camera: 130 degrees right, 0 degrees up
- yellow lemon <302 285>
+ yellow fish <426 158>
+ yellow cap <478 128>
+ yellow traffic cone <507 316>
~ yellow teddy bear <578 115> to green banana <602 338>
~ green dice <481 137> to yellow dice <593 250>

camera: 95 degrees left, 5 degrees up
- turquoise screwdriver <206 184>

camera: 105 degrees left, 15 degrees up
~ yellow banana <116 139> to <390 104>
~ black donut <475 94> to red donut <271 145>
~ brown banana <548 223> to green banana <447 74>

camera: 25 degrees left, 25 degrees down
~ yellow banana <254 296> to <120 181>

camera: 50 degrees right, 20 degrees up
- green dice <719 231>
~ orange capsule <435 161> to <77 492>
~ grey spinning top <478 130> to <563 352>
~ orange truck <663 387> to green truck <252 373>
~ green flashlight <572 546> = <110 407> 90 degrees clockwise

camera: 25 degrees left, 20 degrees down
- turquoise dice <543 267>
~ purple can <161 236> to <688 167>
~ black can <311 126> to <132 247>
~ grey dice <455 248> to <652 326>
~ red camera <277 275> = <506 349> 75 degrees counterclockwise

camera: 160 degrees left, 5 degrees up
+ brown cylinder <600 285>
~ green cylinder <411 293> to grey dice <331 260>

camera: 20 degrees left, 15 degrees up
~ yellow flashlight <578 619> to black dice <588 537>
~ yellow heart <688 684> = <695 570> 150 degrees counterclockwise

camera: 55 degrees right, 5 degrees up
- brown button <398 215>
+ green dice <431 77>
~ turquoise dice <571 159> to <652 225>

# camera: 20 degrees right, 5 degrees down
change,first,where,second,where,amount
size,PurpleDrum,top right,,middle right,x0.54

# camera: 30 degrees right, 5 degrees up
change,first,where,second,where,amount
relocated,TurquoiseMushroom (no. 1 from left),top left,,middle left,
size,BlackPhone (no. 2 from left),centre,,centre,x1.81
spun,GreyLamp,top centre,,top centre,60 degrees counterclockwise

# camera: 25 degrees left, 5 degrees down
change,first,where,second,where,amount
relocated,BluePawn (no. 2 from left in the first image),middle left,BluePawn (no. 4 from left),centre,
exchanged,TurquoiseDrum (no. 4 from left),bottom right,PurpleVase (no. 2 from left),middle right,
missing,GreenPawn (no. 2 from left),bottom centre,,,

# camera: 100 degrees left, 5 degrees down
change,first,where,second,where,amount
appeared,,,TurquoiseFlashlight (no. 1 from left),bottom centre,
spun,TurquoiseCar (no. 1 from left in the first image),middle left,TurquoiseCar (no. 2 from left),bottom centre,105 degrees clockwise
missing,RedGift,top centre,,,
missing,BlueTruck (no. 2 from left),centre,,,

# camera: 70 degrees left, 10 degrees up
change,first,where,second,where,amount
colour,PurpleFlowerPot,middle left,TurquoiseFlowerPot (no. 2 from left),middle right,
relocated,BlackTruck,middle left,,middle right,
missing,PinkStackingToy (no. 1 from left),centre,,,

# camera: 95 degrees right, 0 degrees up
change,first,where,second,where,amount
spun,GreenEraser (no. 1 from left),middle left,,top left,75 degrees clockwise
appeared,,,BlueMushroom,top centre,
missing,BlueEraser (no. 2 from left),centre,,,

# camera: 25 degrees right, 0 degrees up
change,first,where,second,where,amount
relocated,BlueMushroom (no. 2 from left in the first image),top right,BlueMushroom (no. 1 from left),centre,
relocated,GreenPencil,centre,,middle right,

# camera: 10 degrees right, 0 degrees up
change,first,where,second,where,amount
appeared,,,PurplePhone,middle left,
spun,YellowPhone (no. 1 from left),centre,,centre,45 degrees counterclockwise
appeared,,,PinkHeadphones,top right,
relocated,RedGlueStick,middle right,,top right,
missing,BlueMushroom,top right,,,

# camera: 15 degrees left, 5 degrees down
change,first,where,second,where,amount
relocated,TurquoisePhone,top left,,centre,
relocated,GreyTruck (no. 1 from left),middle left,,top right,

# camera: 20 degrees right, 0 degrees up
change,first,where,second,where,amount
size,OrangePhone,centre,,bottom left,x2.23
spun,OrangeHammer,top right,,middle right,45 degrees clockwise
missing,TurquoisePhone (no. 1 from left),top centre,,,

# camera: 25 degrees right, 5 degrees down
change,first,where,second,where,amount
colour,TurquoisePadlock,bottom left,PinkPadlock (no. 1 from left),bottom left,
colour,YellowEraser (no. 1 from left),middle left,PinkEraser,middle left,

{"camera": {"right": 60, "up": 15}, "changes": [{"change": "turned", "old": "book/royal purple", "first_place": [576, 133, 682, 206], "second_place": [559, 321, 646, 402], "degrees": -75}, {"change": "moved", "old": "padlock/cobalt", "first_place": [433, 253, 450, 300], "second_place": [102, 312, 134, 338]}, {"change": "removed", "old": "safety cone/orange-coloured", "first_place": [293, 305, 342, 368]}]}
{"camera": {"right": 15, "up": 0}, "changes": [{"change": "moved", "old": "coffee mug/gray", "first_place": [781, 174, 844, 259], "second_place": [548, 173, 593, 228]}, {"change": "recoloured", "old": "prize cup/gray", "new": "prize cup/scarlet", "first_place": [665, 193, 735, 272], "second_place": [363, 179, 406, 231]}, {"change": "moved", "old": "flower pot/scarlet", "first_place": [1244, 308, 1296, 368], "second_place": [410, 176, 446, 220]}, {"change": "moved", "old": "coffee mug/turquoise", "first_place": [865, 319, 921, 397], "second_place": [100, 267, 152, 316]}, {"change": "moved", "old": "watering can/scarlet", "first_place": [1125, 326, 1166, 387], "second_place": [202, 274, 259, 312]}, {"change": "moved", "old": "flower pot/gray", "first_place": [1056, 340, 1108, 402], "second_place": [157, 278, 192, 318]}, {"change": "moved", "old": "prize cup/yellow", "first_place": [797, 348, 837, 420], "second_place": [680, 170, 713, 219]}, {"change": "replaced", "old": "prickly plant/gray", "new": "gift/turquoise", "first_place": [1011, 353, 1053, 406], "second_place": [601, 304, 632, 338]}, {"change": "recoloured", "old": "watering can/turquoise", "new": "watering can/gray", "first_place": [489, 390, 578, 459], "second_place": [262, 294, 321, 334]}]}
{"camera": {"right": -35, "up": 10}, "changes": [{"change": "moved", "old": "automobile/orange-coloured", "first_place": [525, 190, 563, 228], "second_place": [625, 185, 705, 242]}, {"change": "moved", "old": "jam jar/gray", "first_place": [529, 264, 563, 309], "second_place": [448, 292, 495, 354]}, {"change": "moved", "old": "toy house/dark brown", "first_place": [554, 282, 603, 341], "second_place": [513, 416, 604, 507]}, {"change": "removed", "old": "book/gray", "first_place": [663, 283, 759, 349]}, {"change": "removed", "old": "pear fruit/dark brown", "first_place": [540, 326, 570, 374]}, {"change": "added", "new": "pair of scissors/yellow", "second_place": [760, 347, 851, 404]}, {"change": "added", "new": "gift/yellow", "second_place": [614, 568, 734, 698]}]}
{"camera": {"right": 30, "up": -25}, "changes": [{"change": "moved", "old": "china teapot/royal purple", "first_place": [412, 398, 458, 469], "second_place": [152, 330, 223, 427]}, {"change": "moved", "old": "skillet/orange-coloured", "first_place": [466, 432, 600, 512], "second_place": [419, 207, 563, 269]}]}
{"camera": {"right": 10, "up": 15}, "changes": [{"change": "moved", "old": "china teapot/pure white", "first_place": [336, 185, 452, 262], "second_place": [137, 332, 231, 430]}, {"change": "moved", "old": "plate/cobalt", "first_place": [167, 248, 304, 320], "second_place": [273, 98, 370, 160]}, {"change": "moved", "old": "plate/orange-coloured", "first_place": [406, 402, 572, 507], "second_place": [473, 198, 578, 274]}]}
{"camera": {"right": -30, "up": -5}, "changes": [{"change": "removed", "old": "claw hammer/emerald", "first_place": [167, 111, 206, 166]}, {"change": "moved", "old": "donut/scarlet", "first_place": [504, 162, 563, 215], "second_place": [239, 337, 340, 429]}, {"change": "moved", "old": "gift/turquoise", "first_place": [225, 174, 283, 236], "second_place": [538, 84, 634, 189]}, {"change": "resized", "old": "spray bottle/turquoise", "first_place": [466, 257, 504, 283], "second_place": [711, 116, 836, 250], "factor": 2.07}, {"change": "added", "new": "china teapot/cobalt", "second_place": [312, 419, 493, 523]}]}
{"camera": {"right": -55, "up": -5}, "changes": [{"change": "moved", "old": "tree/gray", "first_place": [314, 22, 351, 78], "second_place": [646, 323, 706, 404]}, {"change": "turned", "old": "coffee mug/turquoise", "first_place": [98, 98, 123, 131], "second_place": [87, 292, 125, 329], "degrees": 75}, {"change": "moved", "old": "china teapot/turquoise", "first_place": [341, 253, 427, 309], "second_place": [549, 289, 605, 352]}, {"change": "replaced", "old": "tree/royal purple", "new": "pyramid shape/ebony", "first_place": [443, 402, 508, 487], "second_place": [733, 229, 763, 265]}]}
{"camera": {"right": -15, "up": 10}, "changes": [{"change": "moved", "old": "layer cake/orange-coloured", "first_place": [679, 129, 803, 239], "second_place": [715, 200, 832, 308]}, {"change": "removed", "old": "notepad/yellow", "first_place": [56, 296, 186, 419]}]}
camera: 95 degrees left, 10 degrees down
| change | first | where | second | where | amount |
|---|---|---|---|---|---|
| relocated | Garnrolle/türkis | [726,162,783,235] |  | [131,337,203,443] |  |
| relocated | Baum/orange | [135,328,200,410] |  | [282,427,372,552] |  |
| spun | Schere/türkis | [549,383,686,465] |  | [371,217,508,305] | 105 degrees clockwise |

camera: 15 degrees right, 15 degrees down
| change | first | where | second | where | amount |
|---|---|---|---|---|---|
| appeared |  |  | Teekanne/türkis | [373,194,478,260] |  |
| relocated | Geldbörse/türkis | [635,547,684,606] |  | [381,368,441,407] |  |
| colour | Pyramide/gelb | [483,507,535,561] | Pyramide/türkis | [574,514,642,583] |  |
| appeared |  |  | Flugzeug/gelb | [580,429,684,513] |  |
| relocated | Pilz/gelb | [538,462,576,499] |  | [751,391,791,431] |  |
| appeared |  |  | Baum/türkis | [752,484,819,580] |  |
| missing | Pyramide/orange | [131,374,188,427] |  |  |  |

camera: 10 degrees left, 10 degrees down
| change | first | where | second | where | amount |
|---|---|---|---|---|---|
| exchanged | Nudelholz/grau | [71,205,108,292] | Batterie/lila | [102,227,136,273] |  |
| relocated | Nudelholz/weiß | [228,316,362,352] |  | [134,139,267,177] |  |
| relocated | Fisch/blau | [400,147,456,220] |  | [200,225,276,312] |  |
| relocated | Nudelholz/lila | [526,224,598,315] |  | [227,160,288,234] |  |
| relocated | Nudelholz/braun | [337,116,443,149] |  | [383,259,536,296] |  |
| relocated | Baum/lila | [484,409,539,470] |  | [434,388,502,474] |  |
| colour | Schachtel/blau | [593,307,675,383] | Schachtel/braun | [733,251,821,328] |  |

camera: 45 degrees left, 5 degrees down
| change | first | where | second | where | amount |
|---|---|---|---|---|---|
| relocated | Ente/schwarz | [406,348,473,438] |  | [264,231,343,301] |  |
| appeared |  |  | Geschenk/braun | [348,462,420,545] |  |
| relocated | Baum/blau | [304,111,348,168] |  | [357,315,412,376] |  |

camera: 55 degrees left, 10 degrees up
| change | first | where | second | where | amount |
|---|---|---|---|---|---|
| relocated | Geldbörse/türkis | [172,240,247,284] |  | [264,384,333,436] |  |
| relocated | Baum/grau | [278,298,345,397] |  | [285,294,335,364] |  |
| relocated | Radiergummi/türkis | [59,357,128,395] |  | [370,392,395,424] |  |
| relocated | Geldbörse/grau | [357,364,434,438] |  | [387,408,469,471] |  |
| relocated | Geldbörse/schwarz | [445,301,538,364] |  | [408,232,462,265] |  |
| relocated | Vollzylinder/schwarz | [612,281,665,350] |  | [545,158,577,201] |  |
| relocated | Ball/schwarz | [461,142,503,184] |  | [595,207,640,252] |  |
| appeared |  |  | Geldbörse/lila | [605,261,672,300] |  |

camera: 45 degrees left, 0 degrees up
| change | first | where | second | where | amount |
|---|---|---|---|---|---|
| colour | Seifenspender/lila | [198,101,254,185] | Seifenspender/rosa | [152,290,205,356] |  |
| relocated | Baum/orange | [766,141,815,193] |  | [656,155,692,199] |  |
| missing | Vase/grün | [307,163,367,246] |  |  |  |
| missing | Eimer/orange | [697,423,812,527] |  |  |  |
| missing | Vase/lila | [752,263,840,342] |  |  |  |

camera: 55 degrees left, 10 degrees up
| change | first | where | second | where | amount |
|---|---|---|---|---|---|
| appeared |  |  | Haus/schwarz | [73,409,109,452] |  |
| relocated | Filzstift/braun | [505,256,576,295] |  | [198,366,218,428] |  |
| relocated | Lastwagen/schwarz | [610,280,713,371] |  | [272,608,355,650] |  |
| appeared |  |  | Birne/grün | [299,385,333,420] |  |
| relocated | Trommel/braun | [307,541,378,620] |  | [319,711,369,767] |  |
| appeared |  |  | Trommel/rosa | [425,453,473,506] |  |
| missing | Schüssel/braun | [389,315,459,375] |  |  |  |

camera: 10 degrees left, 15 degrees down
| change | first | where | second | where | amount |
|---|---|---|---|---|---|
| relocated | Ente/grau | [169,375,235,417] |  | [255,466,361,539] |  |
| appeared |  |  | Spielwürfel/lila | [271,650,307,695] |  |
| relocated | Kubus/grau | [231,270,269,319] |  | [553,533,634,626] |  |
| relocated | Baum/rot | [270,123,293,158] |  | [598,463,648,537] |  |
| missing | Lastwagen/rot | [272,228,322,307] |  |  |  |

......

▶ _Try it_
Look in the material above for the line with "missing,BlueEraser (no. 2" and the line with "colour,YellowEraser (no. 1", and transcribe exactly those lines and all lines between them, nothing more.

▶ _Written answer_
missing,BlueEraser (no. 2 from left),centre,,,

# camera: 25 degrees right, 0 degrees up
change,first,where,second,where,amount
relocated,BlueMushroom (no. 2 from left in the first image),top right,BlueMushroom (no. 1 from left),centre,
relocated,GreenPencil,centre,,middle right,

# camera: 10 degrees right, 0 degrees up
change,first,where,second,where,amount
appeared,,,PurplePhone,middle left,
spun,YellowPhone (no. 1 from left),centre,,centre,45 degrees counterclockwise
appeared,,,PinkHeadphones,top right,
relocated,RedGlueStick,middle right,,top right,
missing,BlueMushroom,top right,,,

# camera: 15 degrees left, 5 degrees down
change,first,where,second,where,amount
relocated,TurquoisePhone,top left,,centre,
relocated,GreyTruck (no. 1 from left),middle left,,top right,

# camera: 20 degrees right, 0 degrees up
change,first,where,second,where,amount
size,OrangePhone,centre,,bottom left,x2.23
spun,OrangeHammer,top right,,middle right,45 degrees clockwise
missing,TurquoisePhone (no. 1 from left),top centre,,,

# camera: 25 degrees right, 5 degrees down
change,first,where,second,where,amount
colour,TurquoisePadlock,bottom left,PinkPadlock (no. 1 from left),bottom left,
colour,YellowEraser (no. 1 from left),middle left,PinkEraser,middle left,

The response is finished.